━━ ENTRIES SUPPLIED

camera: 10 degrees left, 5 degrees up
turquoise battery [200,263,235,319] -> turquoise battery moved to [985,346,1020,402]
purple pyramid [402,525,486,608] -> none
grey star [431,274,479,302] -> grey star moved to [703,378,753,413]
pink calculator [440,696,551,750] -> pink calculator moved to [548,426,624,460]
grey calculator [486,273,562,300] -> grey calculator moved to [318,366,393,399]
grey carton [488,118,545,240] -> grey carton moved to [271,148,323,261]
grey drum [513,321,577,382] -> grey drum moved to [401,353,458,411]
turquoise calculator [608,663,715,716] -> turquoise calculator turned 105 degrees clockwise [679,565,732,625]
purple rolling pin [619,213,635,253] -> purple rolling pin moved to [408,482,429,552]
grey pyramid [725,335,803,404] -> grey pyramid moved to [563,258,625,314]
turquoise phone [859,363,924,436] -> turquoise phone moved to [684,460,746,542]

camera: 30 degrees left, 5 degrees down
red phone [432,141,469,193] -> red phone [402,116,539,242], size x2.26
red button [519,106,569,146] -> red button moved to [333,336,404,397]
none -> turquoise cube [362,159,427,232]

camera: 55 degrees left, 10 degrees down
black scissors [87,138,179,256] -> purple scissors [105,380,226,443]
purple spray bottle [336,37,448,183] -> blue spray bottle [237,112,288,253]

━━━━
━━ ENTRIES SUPPLIED

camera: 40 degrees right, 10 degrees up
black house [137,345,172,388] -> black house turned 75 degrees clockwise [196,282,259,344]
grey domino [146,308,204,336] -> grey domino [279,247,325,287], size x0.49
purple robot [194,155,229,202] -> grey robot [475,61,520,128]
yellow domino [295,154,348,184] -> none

━━━━
━━ ENTRIES SUPPLIED

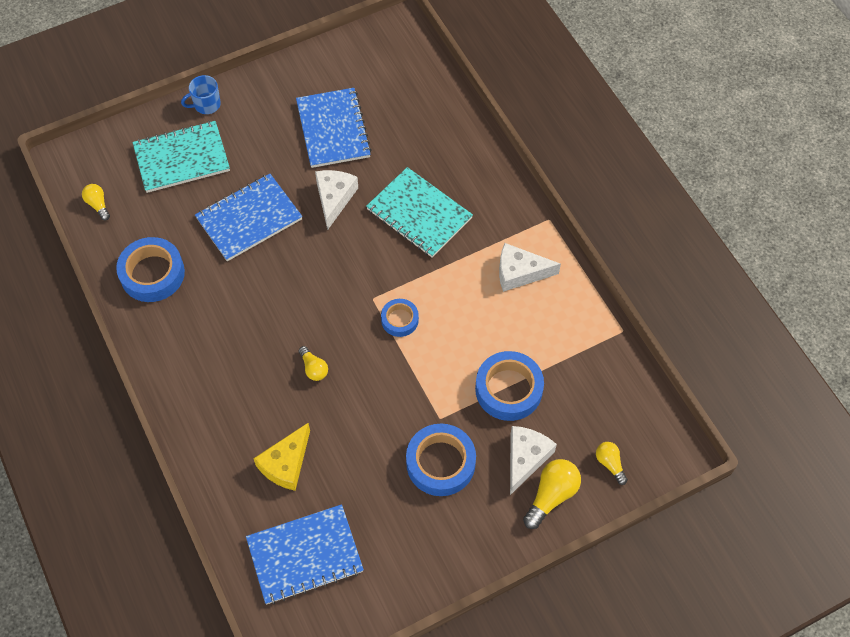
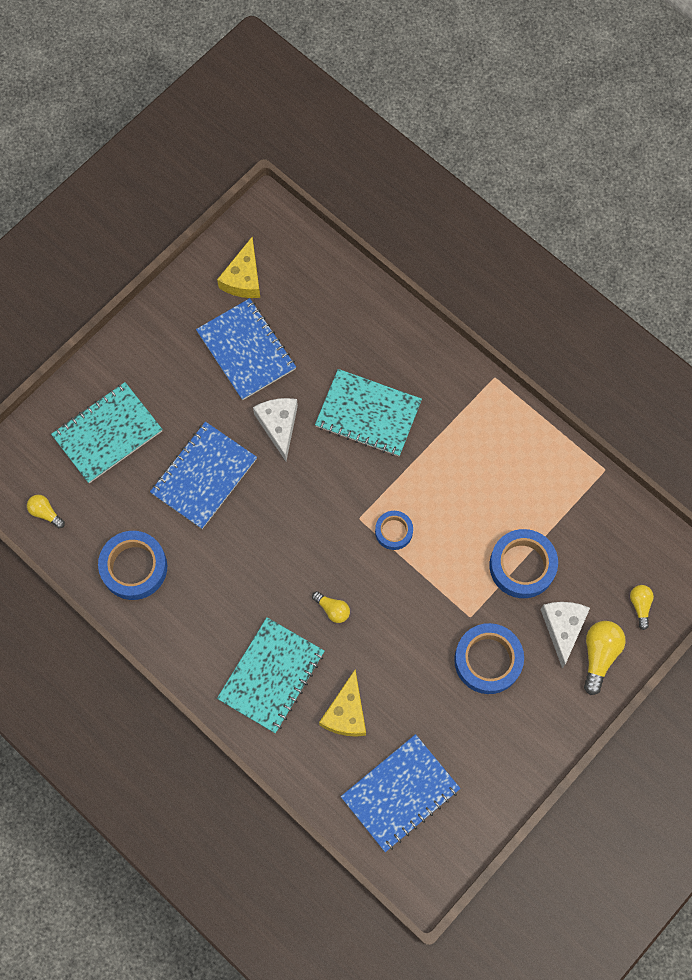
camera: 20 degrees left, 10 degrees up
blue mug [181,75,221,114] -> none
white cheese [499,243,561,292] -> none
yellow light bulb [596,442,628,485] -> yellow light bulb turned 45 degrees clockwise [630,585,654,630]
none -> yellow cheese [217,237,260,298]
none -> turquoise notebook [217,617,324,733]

━━━━

# WHAT YOU HAVE TO DO
From the records above, reproduce exactly the lines from the one with "camera: 10 degrees left, 5 degrees up" to the one with "grey drum [513,321,577,382]", both included, and no others.

# RESPONSE
camera: 10 degrees left, 5 degrees up
turquoise battery [200,263,235,319] -> turquoise battery moved to [985,346,1020,402]
purple pyramid [402,525,486,608] -> none
grey star [431,274,479,302] -> grey star moved to [703,378,753,413]
pink calculator [440,696,551,750] -> pink calculator moved to [548,426,624,460]
grey calculator [486,273,562,300] -> grey calculator moved to [318,366,393,399]
grey carton [488,118,545,240] -> grey carton moved to [271,148,323,261]
grey drum [513,321,577,382] -> grey drum moved to [401,353,458,411]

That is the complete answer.